■ What the task asks
Beginning at the top of the entries below, retype each line exactly until the line containing "aparat fotograficzny/brązowy [525" has been written out; include no pictures and no later lines.

BEGIN

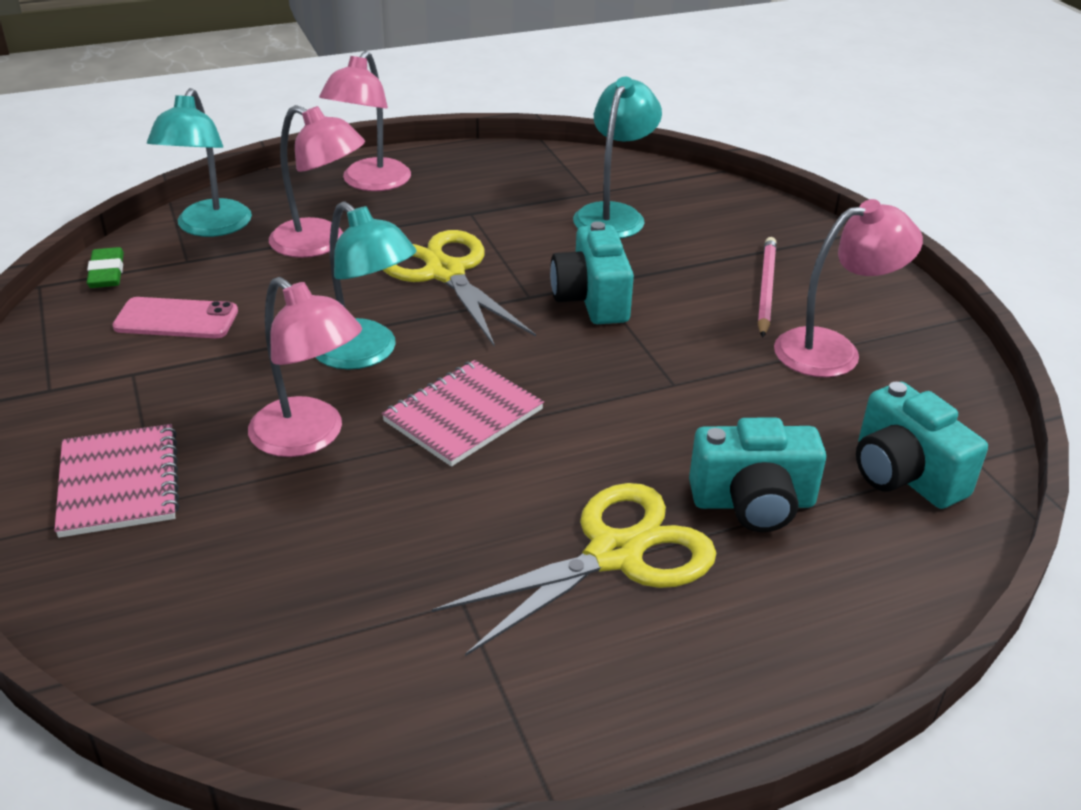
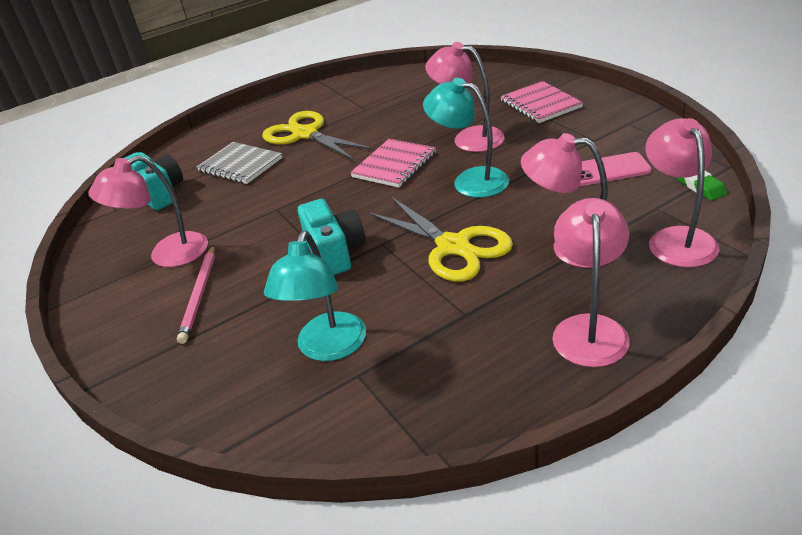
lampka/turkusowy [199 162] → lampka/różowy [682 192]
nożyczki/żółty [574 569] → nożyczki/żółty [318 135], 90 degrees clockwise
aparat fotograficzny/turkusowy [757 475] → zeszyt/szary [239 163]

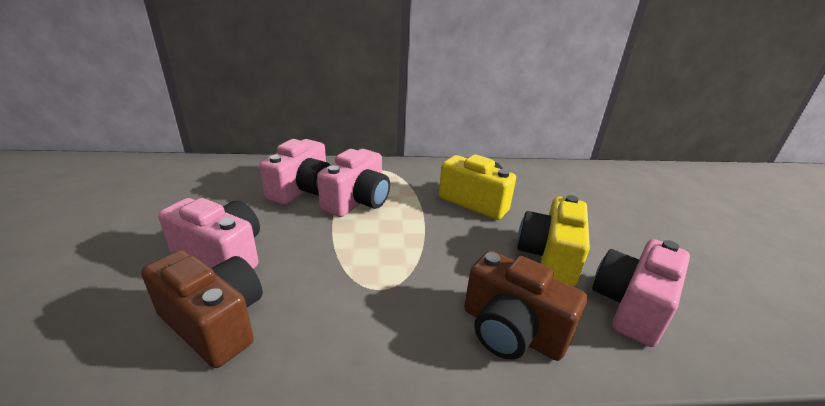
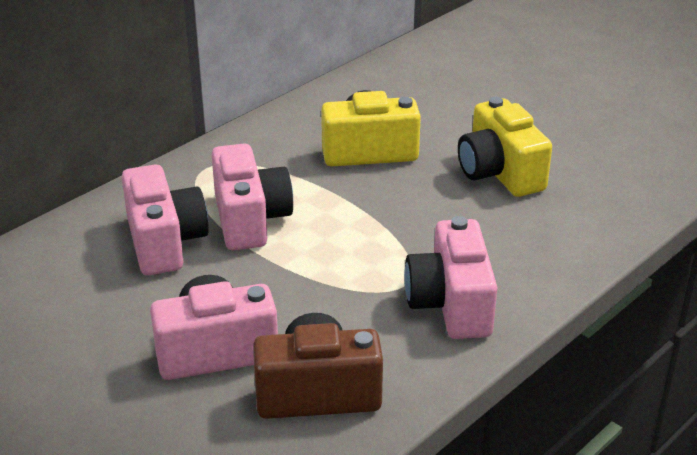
aparat fotograficzny/brązowy [525 305] → -
aparat fotograficzny/różowy [641 293] → aparat fotograficzny/różowy [450 277], shifted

END

■ Solution to this task
lampka/turkusowy [199 162] → lampka/różowy [682 192]
nożyczki/żółty [574 569] → nożyczki/żółty [318 135], 90 degrees clockwise
aparat fotograficzny/turkusowy [757 475] → zeszyt/szary [239 163]

aparat fotograficzny/brązowy [525 305] → -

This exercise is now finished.